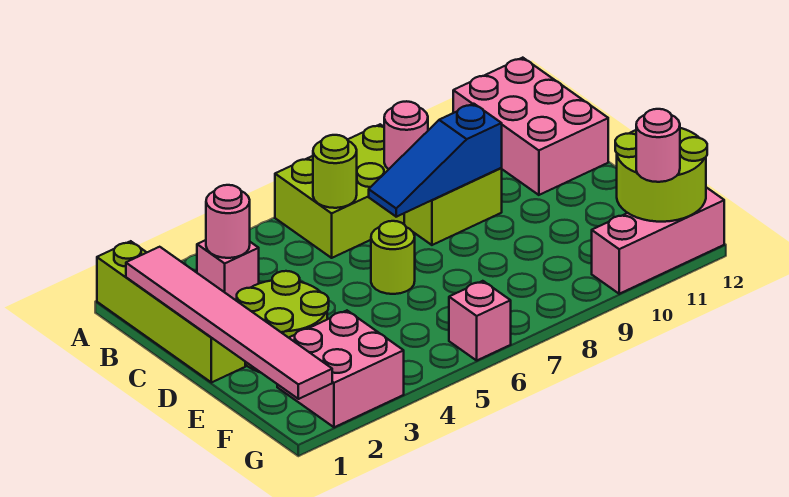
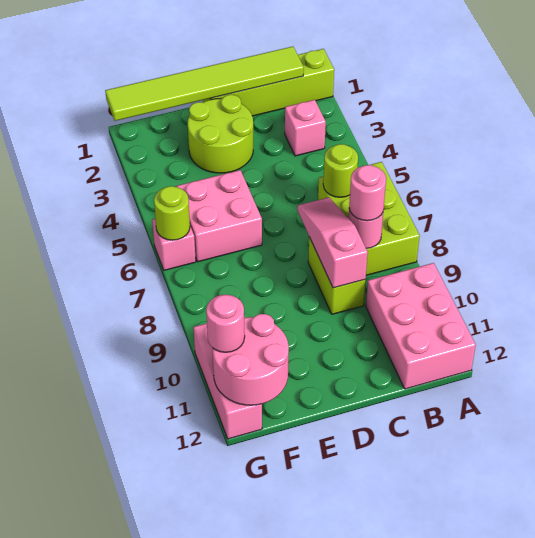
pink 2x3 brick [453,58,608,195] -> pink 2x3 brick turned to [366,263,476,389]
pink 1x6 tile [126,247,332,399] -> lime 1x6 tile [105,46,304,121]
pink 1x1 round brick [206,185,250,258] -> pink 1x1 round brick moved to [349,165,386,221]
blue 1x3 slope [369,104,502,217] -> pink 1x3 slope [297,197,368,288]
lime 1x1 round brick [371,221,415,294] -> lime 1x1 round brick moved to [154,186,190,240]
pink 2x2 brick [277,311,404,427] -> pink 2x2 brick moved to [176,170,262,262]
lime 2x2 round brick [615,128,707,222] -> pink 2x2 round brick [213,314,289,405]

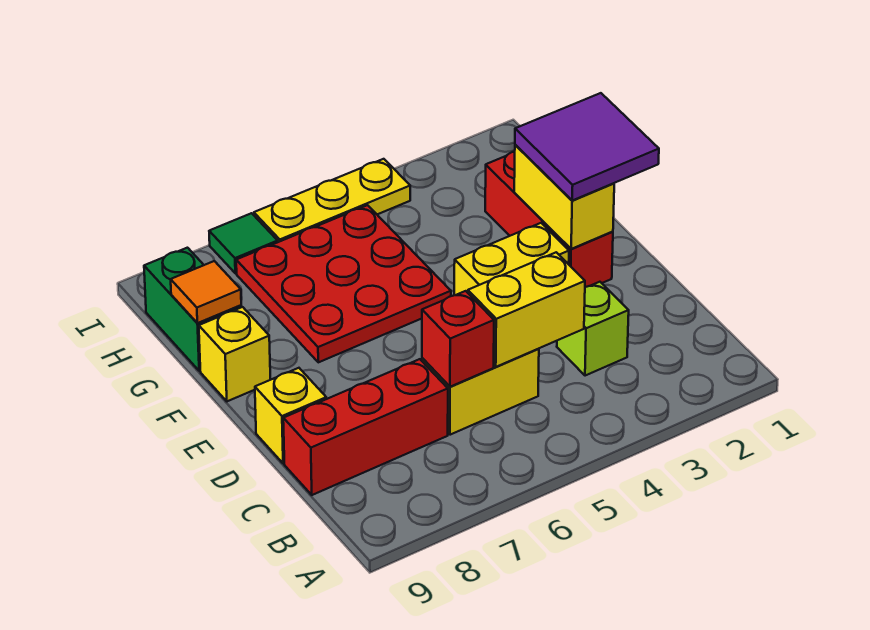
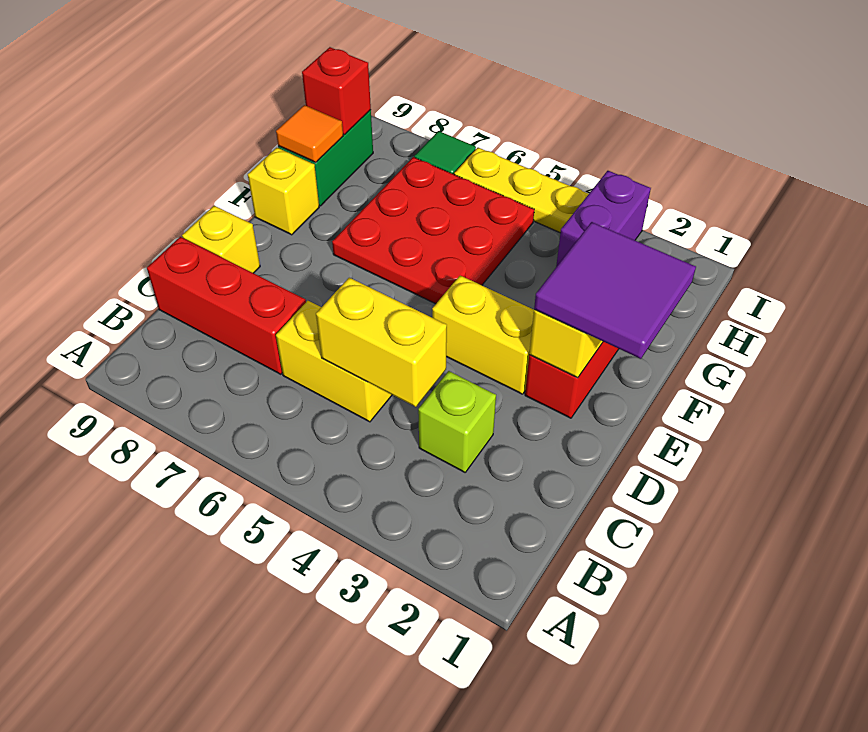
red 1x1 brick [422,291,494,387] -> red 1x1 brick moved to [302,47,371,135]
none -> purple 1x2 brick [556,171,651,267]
====
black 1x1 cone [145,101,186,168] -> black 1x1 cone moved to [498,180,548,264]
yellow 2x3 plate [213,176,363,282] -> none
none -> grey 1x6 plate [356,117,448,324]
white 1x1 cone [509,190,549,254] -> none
====
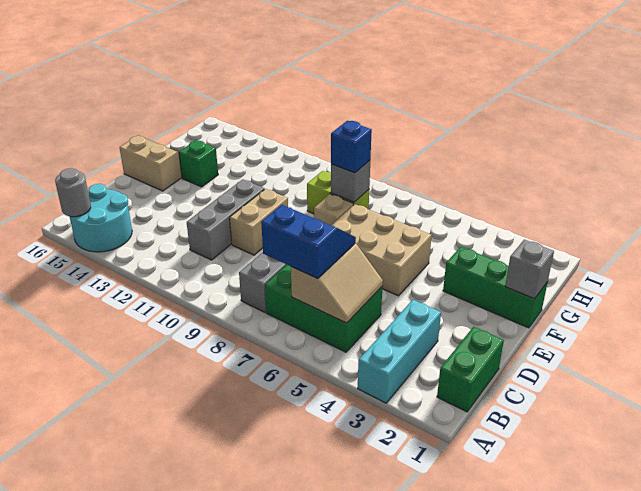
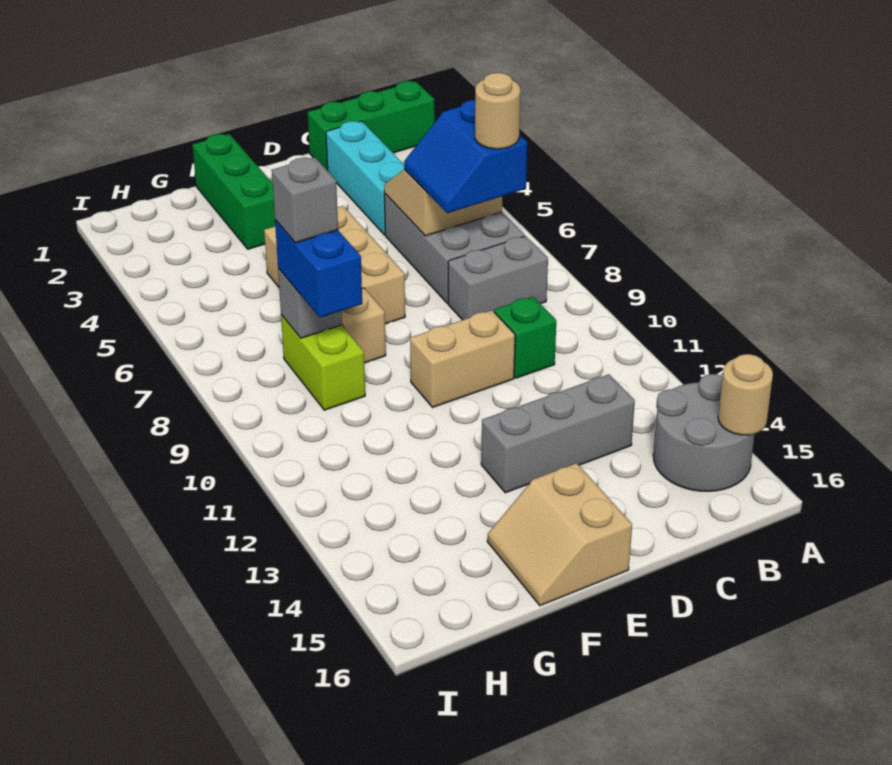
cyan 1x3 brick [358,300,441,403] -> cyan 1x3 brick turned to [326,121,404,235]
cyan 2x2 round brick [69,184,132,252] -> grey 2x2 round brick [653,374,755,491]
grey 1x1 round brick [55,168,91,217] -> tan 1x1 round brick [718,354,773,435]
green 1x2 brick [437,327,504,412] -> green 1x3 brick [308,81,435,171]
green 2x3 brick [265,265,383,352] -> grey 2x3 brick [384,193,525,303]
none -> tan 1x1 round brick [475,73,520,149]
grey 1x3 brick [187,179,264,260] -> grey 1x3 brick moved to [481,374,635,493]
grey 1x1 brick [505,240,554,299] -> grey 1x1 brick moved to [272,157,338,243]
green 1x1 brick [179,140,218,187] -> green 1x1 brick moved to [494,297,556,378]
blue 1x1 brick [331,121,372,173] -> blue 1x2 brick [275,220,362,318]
====
■ **Task to complete**: The lines above, starting at the one with "green 2x3 brick" and ending at the one with "blue 1x1 brick", are the only ones to return, exactly as written.

■ **Solved problem**:
green 2x3 brick [265,265,383,352] -> grey 2x3 brick [384,193,525,303]
none -> tan 1x1 round brick [475,73,520,149]
grey 1x3 brick [187,179,264,260] -> grey 1x3 brick moved to [481,374,635,493]
grey 1x1 brick [505,240,554,299] -> grey 1x1 brick moved to [272,157,338,243]
green 1x1 brick [179,140,218,187] -> green 1x1 brick moved to [494,297,556,378]
blue 1x1 brick [331,121,372,173] -> blue 1x2 brick [275,220,362,318]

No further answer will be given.